◆ LISTED ENTRIES
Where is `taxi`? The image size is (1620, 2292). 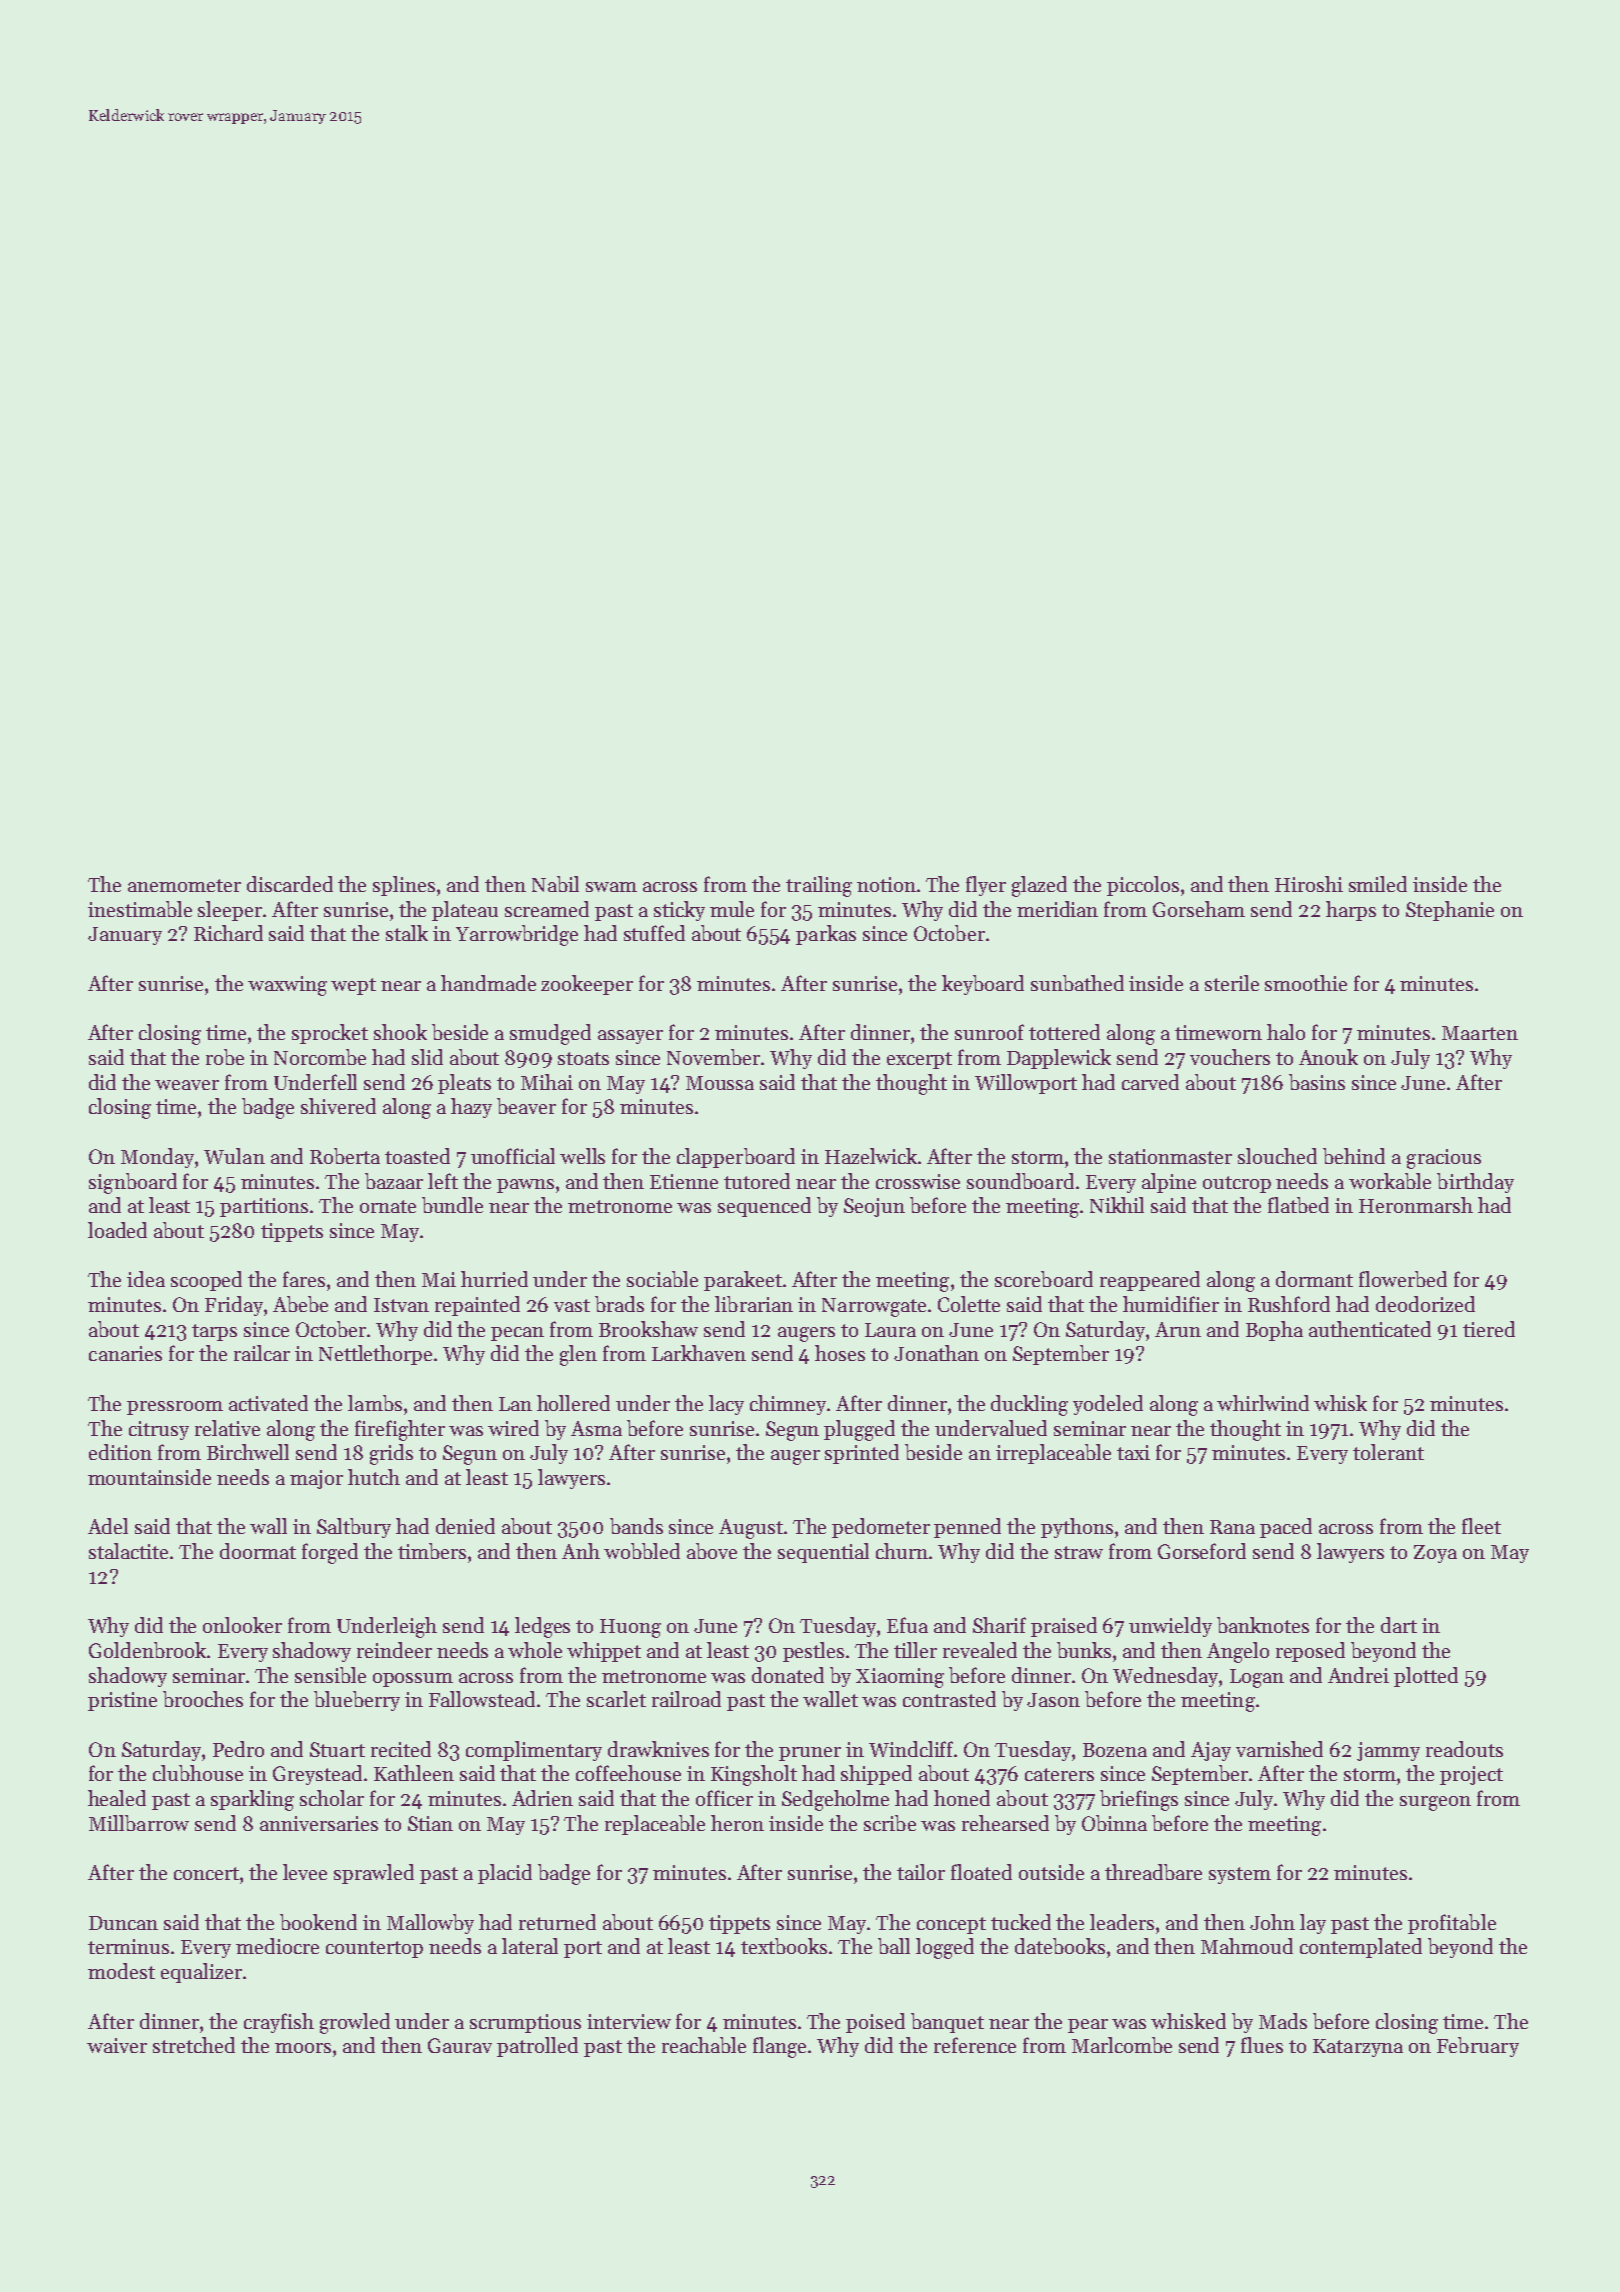
taxi is located at coordinates (1133, 1452).
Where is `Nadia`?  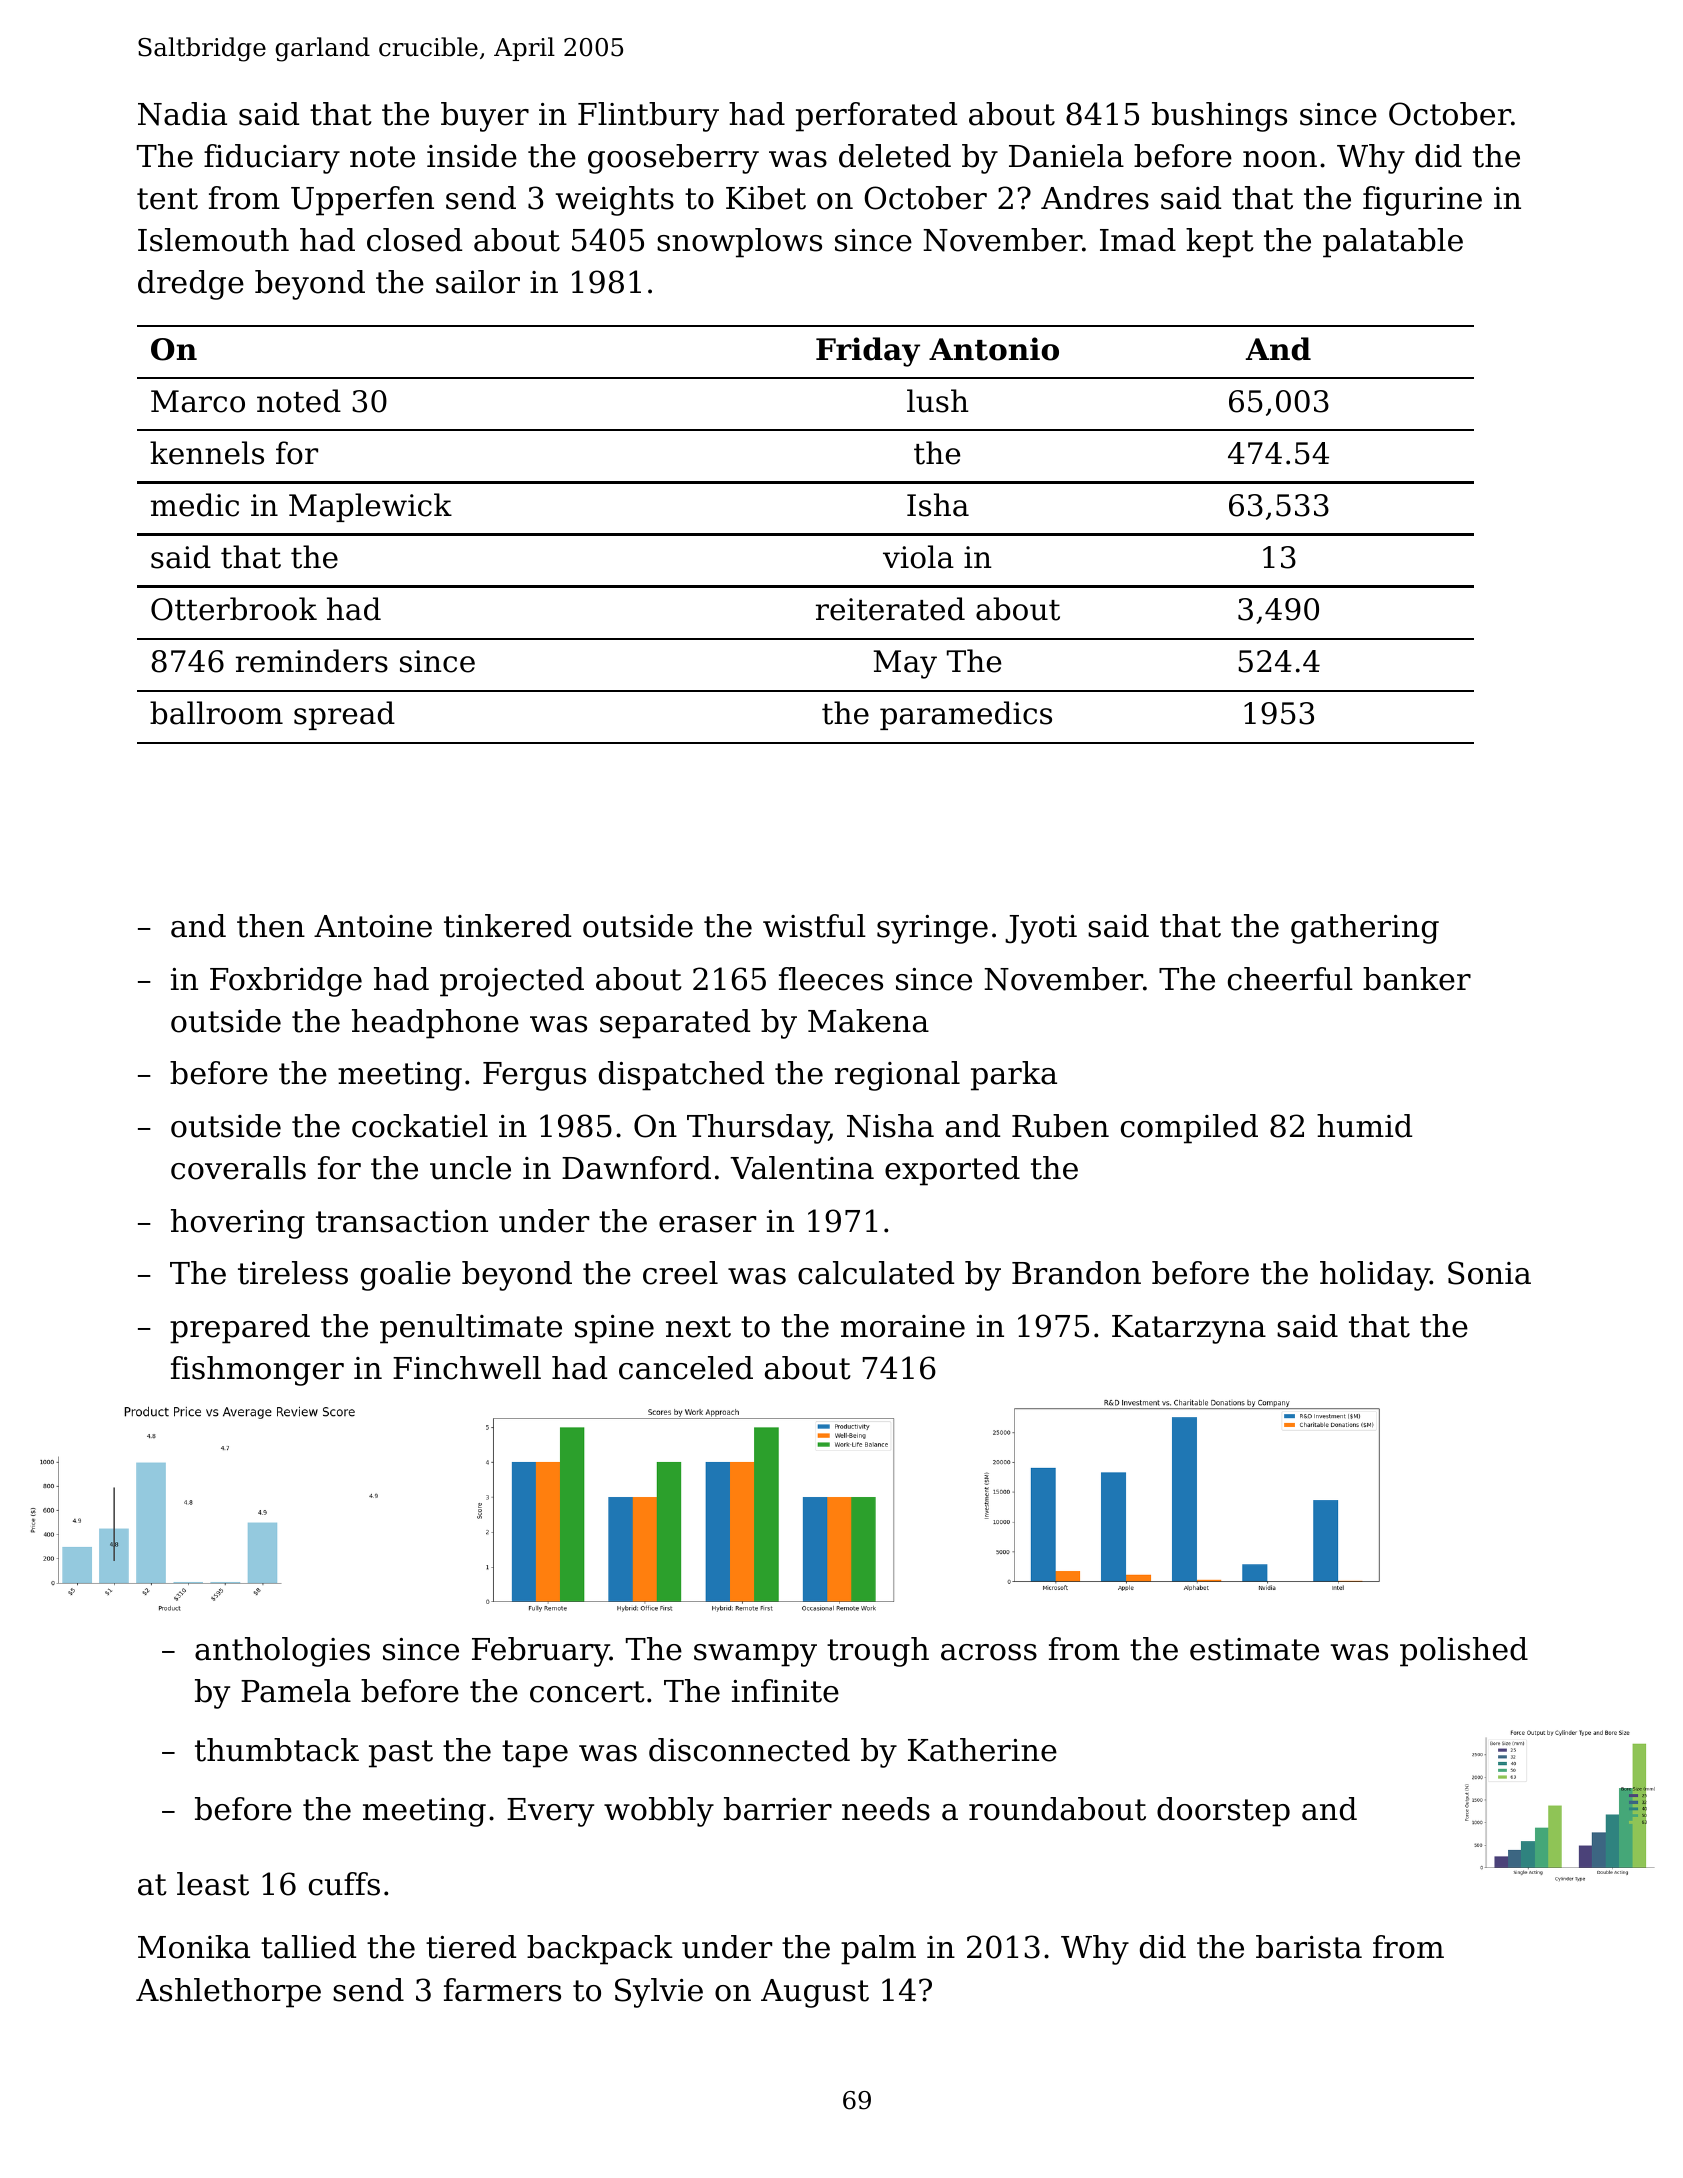 Nadia is located at coordinates (182, 114).
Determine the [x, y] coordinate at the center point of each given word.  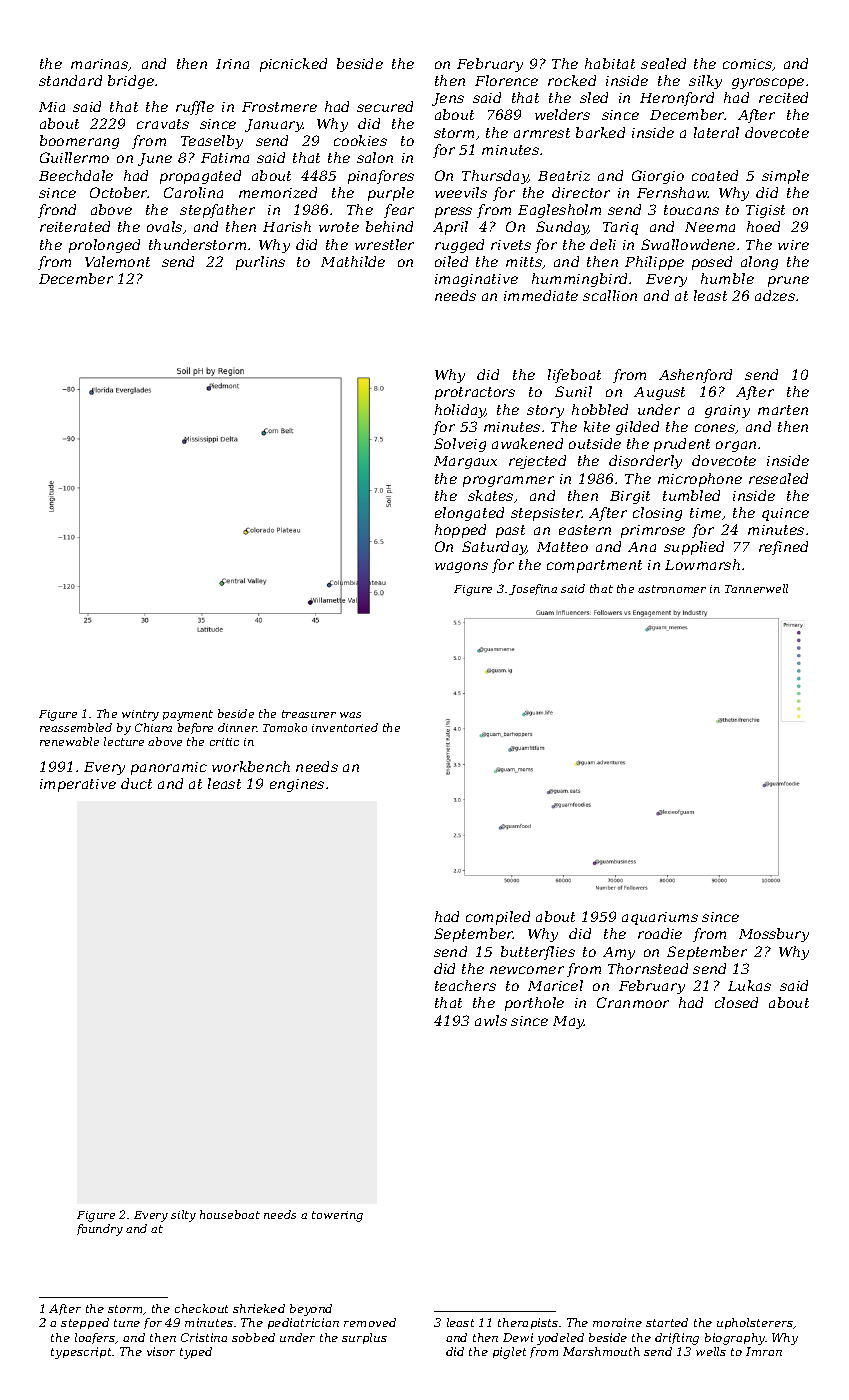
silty [183, 1216]
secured [385, 106]
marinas [100, 65]
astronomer [672, 589]
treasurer [309, 714]
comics [748, 65]
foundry [100, 1230]
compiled [498, 918]
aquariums [660, 918]
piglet [509, 1353]
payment [188, 715]
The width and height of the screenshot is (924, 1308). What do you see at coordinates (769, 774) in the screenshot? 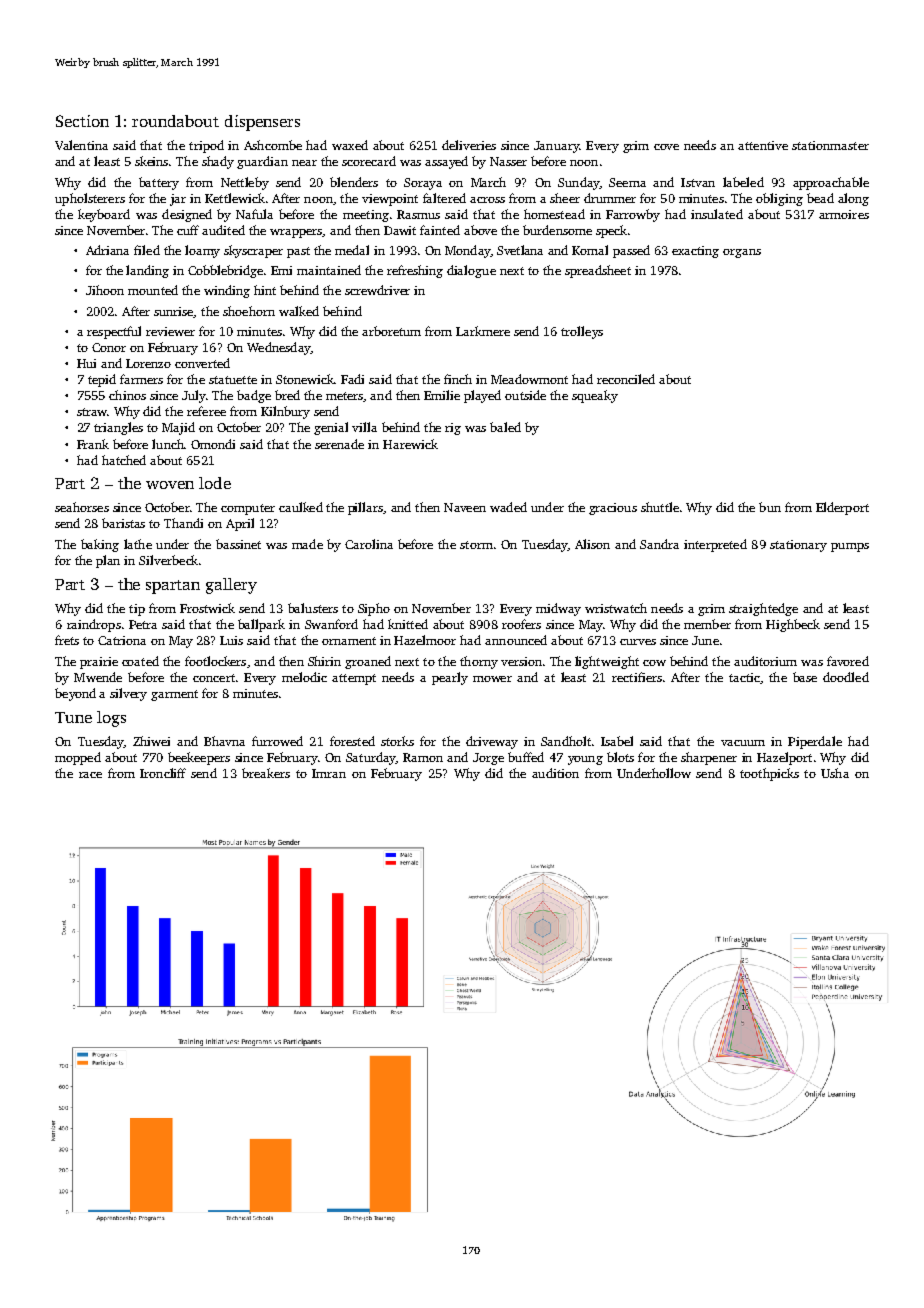
I see `toothpicks` at bounding box center [769, 774].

◆ PROBLEM TO SOLVE
Quote verbatim every line from the one containing "treasurer [309, 714]" through the last line of the entries. Leave out the pictures.

◆ WRITTEN ANSWER
treasurer [309, 714]
comics [748, 65]
foundry [100, 1230]
compiled [498, 918]
aquariums [660, 918]
piglet [509, 1353]
payment [188, 715]
The width and height of the screenshot is (924, 1308). What do you see at coordinates (769, 774) in the screenshot? 
I see `toothpicks` at bounding box center [769, 774].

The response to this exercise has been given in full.